- Opening Delimiter -

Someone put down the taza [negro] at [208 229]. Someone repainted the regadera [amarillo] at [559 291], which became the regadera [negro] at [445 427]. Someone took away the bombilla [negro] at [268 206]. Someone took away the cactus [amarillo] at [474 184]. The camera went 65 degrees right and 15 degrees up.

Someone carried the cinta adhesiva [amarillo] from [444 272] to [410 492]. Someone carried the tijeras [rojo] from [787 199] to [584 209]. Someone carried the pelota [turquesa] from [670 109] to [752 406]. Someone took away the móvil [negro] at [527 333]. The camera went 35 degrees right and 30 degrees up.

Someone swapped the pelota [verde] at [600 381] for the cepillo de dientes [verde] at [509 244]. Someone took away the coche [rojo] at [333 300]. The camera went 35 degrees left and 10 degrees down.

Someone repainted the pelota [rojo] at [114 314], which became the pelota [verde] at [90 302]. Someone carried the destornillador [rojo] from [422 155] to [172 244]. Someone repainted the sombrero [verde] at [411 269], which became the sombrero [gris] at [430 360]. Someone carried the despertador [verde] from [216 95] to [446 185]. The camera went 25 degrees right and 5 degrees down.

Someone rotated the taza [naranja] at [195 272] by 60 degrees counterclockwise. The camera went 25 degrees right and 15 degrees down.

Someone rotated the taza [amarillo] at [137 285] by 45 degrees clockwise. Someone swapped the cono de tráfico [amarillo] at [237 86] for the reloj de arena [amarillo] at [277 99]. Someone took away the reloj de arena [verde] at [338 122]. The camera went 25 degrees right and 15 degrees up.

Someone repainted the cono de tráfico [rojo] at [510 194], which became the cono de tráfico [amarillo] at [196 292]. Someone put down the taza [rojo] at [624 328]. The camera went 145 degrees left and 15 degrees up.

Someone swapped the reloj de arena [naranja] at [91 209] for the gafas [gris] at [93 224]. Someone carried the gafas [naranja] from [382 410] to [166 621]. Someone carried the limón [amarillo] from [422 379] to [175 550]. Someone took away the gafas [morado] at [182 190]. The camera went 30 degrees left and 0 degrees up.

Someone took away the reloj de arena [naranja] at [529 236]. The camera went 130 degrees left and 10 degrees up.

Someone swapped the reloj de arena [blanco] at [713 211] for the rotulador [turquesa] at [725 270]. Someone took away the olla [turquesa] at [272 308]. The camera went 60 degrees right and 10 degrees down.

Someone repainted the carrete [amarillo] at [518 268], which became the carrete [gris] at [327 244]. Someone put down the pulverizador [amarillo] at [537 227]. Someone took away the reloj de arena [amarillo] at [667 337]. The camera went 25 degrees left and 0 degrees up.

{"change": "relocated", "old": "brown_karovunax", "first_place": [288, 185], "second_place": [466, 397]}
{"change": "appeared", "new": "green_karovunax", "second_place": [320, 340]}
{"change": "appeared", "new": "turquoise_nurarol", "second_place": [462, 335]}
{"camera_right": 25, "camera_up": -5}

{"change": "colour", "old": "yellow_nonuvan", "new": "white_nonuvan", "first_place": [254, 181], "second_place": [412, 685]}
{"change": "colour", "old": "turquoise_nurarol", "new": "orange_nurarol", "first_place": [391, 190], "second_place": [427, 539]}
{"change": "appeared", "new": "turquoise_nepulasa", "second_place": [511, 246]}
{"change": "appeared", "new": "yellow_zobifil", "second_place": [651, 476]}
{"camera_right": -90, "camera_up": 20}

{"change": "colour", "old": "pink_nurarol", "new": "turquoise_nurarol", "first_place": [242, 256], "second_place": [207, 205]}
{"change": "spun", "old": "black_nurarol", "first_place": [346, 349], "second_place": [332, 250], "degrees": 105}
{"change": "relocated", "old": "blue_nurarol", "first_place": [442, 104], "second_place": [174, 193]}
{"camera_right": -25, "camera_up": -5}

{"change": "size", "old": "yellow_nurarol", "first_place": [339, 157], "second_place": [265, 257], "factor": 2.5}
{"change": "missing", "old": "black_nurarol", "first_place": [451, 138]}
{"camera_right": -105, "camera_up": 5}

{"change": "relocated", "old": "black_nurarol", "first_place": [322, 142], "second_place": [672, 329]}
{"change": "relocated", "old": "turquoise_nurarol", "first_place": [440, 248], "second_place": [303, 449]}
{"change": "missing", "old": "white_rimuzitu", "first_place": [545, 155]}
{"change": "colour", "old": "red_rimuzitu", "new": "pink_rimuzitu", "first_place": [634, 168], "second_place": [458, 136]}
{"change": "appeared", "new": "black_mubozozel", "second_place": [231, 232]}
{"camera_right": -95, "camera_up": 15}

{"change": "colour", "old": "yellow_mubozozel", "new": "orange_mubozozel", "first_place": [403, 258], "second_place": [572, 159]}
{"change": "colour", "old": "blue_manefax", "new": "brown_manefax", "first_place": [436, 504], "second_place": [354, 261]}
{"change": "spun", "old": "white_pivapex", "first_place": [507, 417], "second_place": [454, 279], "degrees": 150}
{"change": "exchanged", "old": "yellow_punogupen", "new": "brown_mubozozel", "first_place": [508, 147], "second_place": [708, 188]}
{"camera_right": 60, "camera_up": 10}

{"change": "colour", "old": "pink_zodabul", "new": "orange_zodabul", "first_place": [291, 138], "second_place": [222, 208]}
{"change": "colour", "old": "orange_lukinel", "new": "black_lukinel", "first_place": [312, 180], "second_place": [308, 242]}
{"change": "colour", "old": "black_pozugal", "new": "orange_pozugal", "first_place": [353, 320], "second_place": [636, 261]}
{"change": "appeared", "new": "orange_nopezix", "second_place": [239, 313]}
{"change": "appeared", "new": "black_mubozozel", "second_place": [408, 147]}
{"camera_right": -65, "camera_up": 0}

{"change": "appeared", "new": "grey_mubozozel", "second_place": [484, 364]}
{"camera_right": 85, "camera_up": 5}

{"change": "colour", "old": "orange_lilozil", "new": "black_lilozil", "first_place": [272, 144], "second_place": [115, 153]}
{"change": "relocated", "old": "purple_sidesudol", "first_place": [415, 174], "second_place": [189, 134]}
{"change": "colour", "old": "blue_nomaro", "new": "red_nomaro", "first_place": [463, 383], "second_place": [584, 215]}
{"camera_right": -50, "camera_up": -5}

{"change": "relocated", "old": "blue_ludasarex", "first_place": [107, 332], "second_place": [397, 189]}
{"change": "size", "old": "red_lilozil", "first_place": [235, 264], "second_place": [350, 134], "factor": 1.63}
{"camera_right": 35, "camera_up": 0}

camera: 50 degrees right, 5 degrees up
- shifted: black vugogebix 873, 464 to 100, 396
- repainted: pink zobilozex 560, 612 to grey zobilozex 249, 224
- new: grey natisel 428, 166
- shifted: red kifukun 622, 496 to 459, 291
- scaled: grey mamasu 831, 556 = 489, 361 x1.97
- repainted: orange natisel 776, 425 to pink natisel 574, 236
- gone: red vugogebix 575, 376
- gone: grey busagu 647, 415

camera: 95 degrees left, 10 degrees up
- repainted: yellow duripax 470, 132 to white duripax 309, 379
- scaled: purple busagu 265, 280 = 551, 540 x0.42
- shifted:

- Closing Delimiter -

## ABOUT THIS TASK:
Repeat the whole listing above exactly.

## ANSWER:
Someone put down the taza [negro] at [208 229]. Someone repainted the regadera [amarillo] at [559 291], which became the regadera [negro] at [445 427]. Someone took away the bombilla [negro] at [268 206]. Someone took away the cactus [amarillo] at [474 184]. The camera went 65 degrees right and 15 degrees up.

Someone carried the cinta adhesiva [amarillo] from [444 272] to [410 492]. Someone carried the tijeras [rojo] from [787 199] to [584 209]. Someone carried the pelota [turquesa] from [670 109] to [752 406]. Someone took away the móvil [negro] at [527 333]. The camera went 35 degrees right and 30 degrees up.

Someone swapped the pelota [verde] at [600 381] for the cepillo de dientes [verde] at [509 244]. Someone took away the coche [rojo] at [333 300]. The camera went 35 degrees left and 10 degrees down.

Someone repainted the pelota [rojo] at [114 314], which became the pelota [verde] at [90 302]. Someone carried the destornillador [rojo] from [422 155] to [172 244]. Someone repainted the sombrero [verde] at [411 269], which became the sombrero [gris] at [430 360]. Someone carried the despertador [verde] from [216 95] to [446 185]. The camera went 25 degrees right and 5 degrees down.

Someone rotated the taza [naranja] at [195 272] by 60 degrees counterclockwise. The camera went 25 degrees right and 15 degrees down.

Someone rotated the taza [amarillo] at [137 285] by 45 degrees clockwise. Someone swapped the cono de tráfico [amarillo] at [237 86] for the reloj de arena [amarillo] at [277 99]. Someone took away the reloj de arena [verde] at [338 122]. The camera went 25 degrees right and 15 degrees up.

Someone repainted the cono de tráfico [rojo] at [510 194], which became the cono de tráfico [amarillo] at [196 292]. Someone put down the taza [rojo] at [624 328]. The camera went 145 degrees left and 15 degrees up.

Someone swapped the reloj de arena [naranja] at [91 209] for the gafas [gris] at [93 224]. Someone carried the gafas [naranja] from [382 410] to [166 621]. Someone carried the limón [amarillo] from [422 379] to [175 550]. Someone took away the gafas [morado] at [182 190]. The camera went 30 degrees left and 0 degrees up.

Someone took away the reloj de arena [naranja] at [529 236]. The camera went 130 degrees left and 10 degrees up.

Someone swapped the reloj de arena [blanco] at [713 211] for the rotulador [turquesa] at [725 270]. Someone took away the olla [turquesa] at [272 308]. The camera went 60 degrees right and 10 degrees down.

Someone repainted the carrete [amarillo] at [518 268], which became the carrete [gris] at [327 244]. Someone put down the pulverizador [amarillo] at [537 227]. Someone took away the reloj de arena [amarillo] at [667 337]. The camera went 25 degrees left and 0 degrees up.

{"change": "relocated", "old": "brown_karovunax", "first_place": [288, 185], "second_place": [466, 397]}
{"change": "appeared", "new": "green_karovunax", "second_place": [320, 340]}
{"change": "appeared", "new": "turquoise_nurarol", "second_place": [462, 335]}
{"camera_right": 25, "camera_up": -5}

{"change": "colour", "old": "yellow_nonuvan", "new": "white_nonuvan", "first_place": [254, 181], "second_place": [412, 685]}
{"change": "colour", "old": "turquoise_nurarol", "new": "orange_nurarol", "first_place": [391, 190], "second_place": [427, 539]}
{"change": "appeared", "new": "turquoise_nepulasa", "second_place": [511, 246]}
{"change": "appeared", "new": "yellow_zobifil", "second_place": [651, 476]}
{"camera_right": -90, "camera_up": 20}

{"change": "colour", "old": "pink_nurarol", "new": "turquoise_nurarol", "first_place": [242, 256], "second_place": [207, 205]}
{"change": "spun", "old": "black_nurarol", "first_place": [346, 349], "second_place": [332, 250], "degrees": 105}
{"change": "relocated", "old": "blue_nurarol", "first_place": [442, 104], "second_place": [174, 193]}
{"camera_right": -25, "camera_up": -5}

{"change": "size", "old": "yellow_nurarol", "first_place": [339, 157], "second_place": [265, 257], "factor": 2.5}
{"change": "missing", "old": "black_nurarol", "first_place": [451, 138]}
{"camera_right": -105, "camera_up": 5}

{"change": "relocated", "old": "black_nurarol", "first_place": [322, 142], "second_place": [672, 329]}
{"change": "relocated", "old": "turquoise_nurarol", "first_place": [440, 248], "second_place": [303, 449]}
{"change": "missing", "old": "white_rimuzitu", "first_place": [545, 155]}
{"change": "colour", "old": "red_rimuzitu", "new": "pink_rimuzitu", "first_place": [634, 168], "second_place": [458, 136]}
{"change": "appeared", "new": "black_mubozozel", "second_place": [231, 232]}
{"camera_right": -95, "camera_up": 15}

{"change": "colour", "old": "yellow_mubozozel", "new": "orange_mubozozel", "first_place": [403, 258], "second_place": [572, 159]}
{"change": "colour", "old": "blue_manefax", "new": "brown_manefax", "first_place": [436, 504], "second_place": [354, 261]}
{"change": "spun", "old": "white_pivapex", "first_place": [507, 417], "second_place": [454, 279], "degrees": 150}
{"change": "exchanged", "old": "yellow_punogupen", "new": "brown_mubozozel", "first_place": [508, 147], "second_place": [708, 188]}
{"camera_right": 60, "camera_up": 10}

{"change": "colour", "old": "pink_zodabul", "new": "orange_zodabul", "first_place": [291, 138], "second_place": [222, 208]}
{"change": "colour", "old": "orange_lukinel", "new": "black_lukinel", "first_place": [312, 180], "second_place": [308, 242]}
{"change": "colour", "old": "black_pozugal", "new": "orange_pozugal", "first_place": [353, 320], "second_place": [636, 261]}
{"change": "appeared", "new": "orange_nopezix", "second_place": [239, 313]}
{"change": "appeared", "new": "black_mubozozel", "second_place": [408, 147]}
{"camera_right": -65, "camera_up": 0}

{"change": "appeared", "new": "grey_mubozozel", "second_place": [484, 364]}
{"camera_right": 85, "camera_up": 5}

{"change": "colour", "old": "orange_lilozil", "new": "black_lilozil", "first_place": [272, 144], "second_place": [115, 153]}
{"change": "relocated", "old": "purple_sidesudol", "first_place": [415, 174], "second_place": [189, 134]}
{"change": "colour", "old": "blue_nomaro", "new": "red_nomaro", "first_place": [463, 383], "second_place": [584, 215]}
{"camera_right": -50, "camera_up": -5}

{"change": "relocated", "old": "blue_ludasarex", "first_place": [107, 332], "second_place": [397, 189]}
{"change": "size", "old": "red_lilozil", "first_place": [235, 264], "second_place": [350, 134], "factor": 1.63}
{"camera_right": 35, "camera_up": 0}

camera: 50 degrees right, 5 degrees up
- shifted: black vugogebix 873, 464 to 100, 396
- repainted: pink zobilozex 560, 612 to grey zobilozex 249, 224
- new: grey natisel 428, 166
- shifted: red kifukun 622, 496 to 459, 291
- scaled: grey mamasu 831, 556 = 489, 361 x1.97
- repainted: orange natisel 776, 425 to pink natisel 574, 236
- gone: red vugogebix 575, 376
- gone: grey busagu 647, 415

camera: 95 degrees left, 10 degrees up
- repainted: yellow duripax 470, 132 to white duripax 309, 379
- scaled: purple busagu 265, 280 = 551, 540 x0.42
- shifted:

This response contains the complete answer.